[[ RECORDS TO USE open ]]

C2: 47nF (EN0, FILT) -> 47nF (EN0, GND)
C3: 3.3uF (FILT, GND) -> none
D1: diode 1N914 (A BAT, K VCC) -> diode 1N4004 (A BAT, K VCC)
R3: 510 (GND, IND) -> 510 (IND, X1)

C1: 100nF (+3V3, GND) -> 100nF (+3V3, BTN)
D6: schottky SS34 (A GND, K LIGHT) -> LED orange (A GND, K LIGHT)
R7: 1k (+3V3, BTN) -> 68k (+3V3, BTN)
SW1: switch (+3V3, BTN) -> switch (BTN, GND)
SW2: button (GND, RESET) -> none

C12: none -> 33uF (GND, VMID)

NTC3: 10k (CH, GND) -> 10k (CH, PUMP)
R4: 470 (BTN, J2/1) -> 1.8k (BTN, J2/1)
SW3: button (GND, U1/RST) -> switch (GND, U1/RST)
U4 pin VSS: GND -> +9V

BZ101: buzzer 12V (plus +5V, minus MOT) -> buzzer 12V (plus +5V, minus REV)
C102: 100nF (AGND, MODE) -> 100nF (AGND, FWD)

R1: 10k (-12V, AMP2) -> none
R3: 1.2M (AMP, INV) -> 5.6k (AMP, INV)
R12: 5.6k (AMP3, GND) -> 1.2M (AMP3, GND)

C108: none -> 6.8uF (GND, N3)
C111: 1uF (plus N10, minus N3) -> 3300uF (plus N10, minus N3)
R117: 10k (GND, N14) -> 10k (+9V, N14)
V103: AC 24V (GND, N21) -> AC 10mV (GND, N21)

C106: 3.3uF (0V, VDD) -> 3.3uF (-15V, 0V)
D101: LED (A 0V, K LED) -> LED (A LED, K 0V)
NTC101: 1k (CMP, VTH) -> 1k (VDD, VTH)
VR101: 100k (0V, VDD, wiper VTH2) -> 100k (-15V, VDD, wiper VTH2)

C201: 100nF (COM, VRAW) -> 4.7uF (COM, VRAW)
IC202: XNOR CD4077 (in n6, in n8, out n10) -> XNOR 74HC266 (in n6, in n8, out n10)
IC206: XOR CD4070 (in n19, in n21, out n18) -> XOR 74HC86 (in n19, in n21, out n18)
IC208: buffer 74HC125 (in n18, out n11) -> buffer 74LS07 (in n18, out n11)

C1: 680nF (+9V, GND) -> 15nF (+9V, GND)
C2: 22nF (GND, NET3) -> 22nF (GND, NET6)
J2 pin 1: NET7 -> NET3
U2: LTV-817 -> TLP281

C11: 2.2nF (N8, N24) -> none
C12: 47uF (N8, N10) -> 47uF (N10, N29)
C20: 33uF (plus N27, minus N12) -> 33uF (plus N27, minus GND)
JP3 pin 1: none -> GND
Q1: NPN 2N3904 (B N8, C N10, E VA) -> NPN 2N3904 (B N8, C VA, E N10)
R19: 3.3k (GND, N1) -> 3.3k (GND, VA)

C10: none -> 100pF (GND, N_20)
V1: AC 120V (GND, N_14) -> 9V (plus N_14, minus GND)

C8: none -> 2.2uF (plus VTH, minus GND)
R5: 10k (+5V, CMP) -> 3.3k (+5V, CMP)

[[ RECORDS TO USE closed ]]

- WHAT IS BEING ASKED -
Only the lines from the one containing "C2: 22nF (GND, NET3) -> 22nF (GND, NET6)" through the final line above should be duplicated, exactly as they stand.

- TASK RESPONSE -
C2: 22nF (GND, NET3) -> 22nF (GND, NET6)
J2 pin 1: NET7 -> NET3
U2: LTV-817 -> TLP281

C11: 2.2nF (N8, N24) -> none
C12: 47uF (N8, N10) -> 47uF (N10, N29)
C20: 33uF (plus N27, minus N12) -> 33uF (plus N27, minus GND)
JP3 pin 1: none -> GND
Q1: NPN 2N3904 (B N8, C N10, E VA) -> NPN 2N3904 (B N8, C VA, E N10)
R19: 3.3k (GND, N1) -> 3.3k (GND, VA)

C10: none -> 100pF (GND, N_20)
V1: AC 120V (GND, N_14) -> 9V (plus N_14, minus GND)

C8: none -> 2.2uF (plus VTH, minus GND)
R5: 10k (+5V, CMP) -> 3.3k (+5V, CMP)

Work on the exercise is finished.